• _EXERCISE DETAILS_: Counting from the line that holds "purple rectangle: (81, 86)", return each line exactly, through and including the last line of the entries.

Data items:
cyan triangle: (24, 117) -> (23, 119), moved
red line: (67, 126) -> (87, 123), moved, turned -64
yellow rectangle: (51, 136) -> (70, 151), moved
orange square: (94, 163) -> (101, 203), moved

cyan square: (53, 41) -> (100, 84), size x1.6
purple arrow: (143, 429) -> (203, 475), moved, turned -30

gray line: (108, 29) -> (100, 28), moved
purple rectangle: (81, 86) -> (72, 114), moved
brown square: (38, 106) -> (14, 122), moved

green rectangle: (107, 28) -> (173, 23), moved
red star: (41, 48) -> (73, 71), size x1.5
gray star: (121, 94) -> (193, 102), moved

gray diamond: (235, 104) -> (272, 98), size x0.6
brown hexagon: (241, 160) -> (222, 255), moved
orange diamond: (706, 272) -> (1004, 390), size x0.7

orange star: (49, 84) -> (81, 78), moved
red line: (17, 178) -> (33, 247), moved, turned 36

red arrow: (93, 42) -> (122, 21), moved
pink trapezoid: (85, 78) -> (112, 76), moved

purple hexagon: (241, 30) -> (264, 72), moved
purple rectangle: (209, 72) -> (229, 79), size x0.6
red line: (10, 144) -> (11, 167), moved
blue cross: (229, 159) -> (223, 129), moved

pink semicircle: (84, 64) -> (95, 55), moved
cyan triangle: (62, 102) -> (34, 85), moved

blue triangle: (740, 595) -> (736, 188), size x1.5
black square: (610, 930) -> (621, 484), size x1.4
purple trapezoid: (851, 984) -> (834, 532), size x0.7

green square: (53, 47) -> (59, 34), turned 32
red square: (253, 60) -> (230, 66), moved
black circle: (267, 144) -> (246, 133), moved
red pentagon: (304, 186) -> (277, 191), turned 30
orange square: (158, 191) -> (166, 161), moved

• _RESPONSE_:
purple rectangle: (81, 86) -> (72, 114), moved
brown square: (38, 106) -> (14, 122), moved

green rectangle: (107, 28) -> (173, 23), moved
red star: (41, 48) -> (73, 71), size x1.5
gray star: (121, 94) -> (193, 102), moved

gray diamond: (235, 104) -> (272, 98), size x0.6
brown hexagon: (241, 160) -> (222, 255), moved
orange diamond: (706, 272) -> (1004, 390), size x0.7

orange star: (49, 84) -> (81, 78), moved
red line: (17, 178) -> (33, 247), moved, turned 36

red arrow: (93, 42) -> (122, 21), moved
pink trapezoid: (85, 78) -> (112, 76), moved

purple hexagon: (241, 30) -> (264, 72), moved
purple rectangle: (209, 72) -> (229, 79), size x0.6
red line: (10, 144) -> (11, 167), moved
blue cross: (229, 159) -> (223, 129), moved

pink semicircle: (84, 64) -> (95, 55), moved
cyan triangle: (62, 102) -> (34, 85), moved

blue triangle: (740, 595) -> (736, 188), size x1.5
black square: (610, 930) -> (621, 484), size x1.4
purple trapezoid: (851, 984) -> (834, 532), size x0.7

green square: (53, 47) -> (59, 34), turned 32
red square: (253, 60) -> (230, 66), moved
black circle: (267, 144) -> (246, 133), moved
red pentagon: (304, 186) -> (277, 191), turned 30
orange square: (158, 191) -> (166, 161), moved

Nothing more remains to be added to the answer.